Say the data back exactly as it is written below.

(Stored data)
Start of Block

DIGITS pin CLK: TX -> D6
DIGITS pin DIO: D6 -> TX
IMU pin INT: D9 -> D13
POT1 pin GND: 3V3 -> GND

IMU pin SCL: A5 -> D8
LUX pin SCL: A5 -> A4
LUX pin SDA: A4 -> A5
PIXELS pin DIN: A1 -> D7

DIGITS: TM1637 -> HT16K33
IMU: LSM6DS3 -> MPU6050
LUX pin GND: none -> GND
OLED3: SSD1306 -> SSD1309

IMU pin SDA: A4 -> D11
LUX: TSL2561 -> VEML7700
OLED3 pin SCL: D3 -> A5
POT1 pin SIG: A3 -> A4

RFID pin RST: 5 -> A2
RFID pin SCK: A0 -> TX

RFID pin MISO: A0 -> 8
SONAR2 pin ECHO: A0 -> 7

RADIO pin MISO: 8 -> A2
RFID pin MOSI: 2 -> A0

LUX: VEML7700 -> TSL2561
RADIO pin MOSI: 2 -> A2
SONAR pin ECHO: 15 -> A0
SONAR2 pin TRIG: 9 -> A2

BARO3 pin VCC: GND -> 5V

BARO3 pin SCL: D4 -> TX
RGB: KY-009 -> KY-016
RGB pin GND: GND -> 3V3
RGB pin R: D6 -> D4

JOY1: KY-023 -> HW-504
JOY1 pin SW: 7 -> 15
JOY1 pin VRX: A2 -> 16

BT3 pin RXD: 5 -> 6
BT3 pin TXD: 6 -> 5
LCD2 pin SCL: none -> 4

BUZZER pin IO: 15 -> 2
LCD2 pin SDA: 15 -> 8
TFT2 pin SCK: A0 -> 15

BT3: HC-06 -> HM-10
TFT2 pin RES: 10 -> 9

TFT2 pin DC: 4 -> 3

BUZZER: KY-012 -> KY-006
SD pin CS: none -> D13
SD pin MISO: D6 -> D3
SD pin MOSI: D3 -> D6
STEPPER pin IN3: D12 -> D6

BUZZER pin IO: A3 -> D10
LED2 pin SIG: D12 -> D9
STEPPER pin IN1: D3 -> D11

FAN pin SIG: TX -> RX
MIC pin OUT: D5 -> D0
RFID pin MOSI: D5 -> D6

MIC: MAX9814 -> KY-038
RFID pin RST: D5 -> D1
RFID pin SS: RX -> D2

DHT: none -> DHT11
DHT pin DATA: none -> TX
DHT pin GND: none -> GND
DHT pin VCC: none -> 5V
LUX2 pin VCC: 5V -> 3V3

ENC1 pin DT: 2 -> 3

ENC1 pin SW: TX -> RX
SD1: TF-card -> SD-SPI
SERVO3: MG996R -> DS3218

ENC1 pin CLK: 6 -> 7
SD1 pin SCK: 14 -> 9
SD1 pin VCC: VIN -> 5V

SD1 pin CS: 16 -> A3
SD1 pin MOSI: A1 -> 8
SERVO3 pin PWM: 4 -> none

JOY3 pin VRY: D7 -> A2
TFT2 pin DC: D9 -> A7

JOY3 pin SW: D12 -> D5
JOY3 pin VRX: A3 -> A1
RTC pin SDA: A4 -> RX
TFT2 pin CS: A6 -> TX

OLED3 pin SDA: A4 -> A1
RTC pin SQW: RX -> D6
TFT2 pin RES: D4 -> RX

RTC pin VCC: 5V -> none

End of Block

YOUR RESPONSE
DIGITS pin CLK: TX -> D6
DIGITS pin DIO: D6 -> TX
IMU pin INT: D9 -> D13
POT1 pin GND: 3V3 -> GND

IMU pin SCL: A5 -> D8
LUX pin SCL: A5 -> A4
LUX pin SDA: A4 -> A5
PIXELS pin DIN: A1 -> D7

DIGITS: TM1637 -> HT16K33
IMU: LSM6DS3 -> MPU6050
LUX pin GND: none -> GND
OLED3: SSD1306 -> SSD1309

IMU pin SDA: A4 -> D11
LUX: TSL2561 -> VEML7700
OLED3 pin SCL: D3 -> A5
POT1 pin SIG: A3 -> A4

RFID pin RST: 5 -> A2
RFID pin SCK: A0 -> TX

RFID pin MISO: A0 -> 8
SONAR2 pin ECHO: A0 -> 7

RADIO pin MISO: 8 -> A2
RFID pin MOSI: 2 -> A0

LUX: VEML7700 -> TSL2561
RADIO pin MOSI: 2 -> A2
SONAR pin ECHO: 15 -> A0
SONAR2 pin TRIG: 9 -> A2

BARO3 pin VCC: GND -> 5V

BARO3 pin SCL: D4 -> TX
RGB: KY-009 -> KY-016
RGB pin GND: GND -> 3V3
RGB pin R: D6 -> D4

JOY1: KY-023 -> HW-504
JOY1 pin SW: 7 -> 15
JOY1 pin VRX: A2 -> 16

BT3 pin RXD: 5 -> 6
BT3 pin TXD: 6 -> 5
LCD2 pin SCL: none -> 4

BUZZER pin IO: 15 -> 2
LCD2 pin SDA: 15 -> 8
TFT2 pin SCK: A0 -> 15

BT3: HC-06 -> HM-10
TFT2 pin RES: 10 -> 9

TFT2 pin DC: 4 -> 3

BUZZER: KY-012 -> KY-006
SD pin CS: none -> D13
SD pin MISO: D6 -> D3
SD pin MOSI: D3 -> D6
STEPPER pin IN3: D12 -> D6

BUZZER pin IO: A3 -> D10
LED2 pin SIG: D12 -> D9
STEPPER pin IN1: D3 -> D11

FAN pin SIG: TX -> RX
MIC pin OUT: D5 -> D0
RFID pin MOSI: D5 -> D6

MIC: MAX9814 -> KY-038
RFID pin RST: D5 -> D1
RFID pin SS: RX -> D2

DHT: none -> DHT11
DHT pin DATA: none -> TX
DHT pin GND: none -> GND
DHT pin VCC: none -> 5V
LUX2 pin VCC: 5V -> 3V3

ENC1 pin DT: 2 -> 3

ENC1 pin SW: TX -> RX
SD1: TF-card -> SD-SPI
SERVO3: MG996R -> DS3218

ENC1 pin CLK: 6 -> 7
SD1 pin SCK: 14 -> 9
SD1 pin VCC: VIN -> 5V

SD1 pin CS: 16 -> A3
SD1 pin MOSI: A1 -> 8
SERVO3 pin PWM: 4 -> none

JOY3 pin VRY: D7 -> A2
TFT2 pin DC: D9 -> A7

JOY3 pin SW: D12 -> D5
JOY3 pin VRX: A3 -> A1
RTC pin SDA: A4 -> RX
TFT2 pin CS: A6 -> TX

OLED3 pin SDA: A4 -> A1
RTC pin SQW: RX -> D6
TFT2 pin RES: D4 -> RX

RTC pin VCC: 5V -> none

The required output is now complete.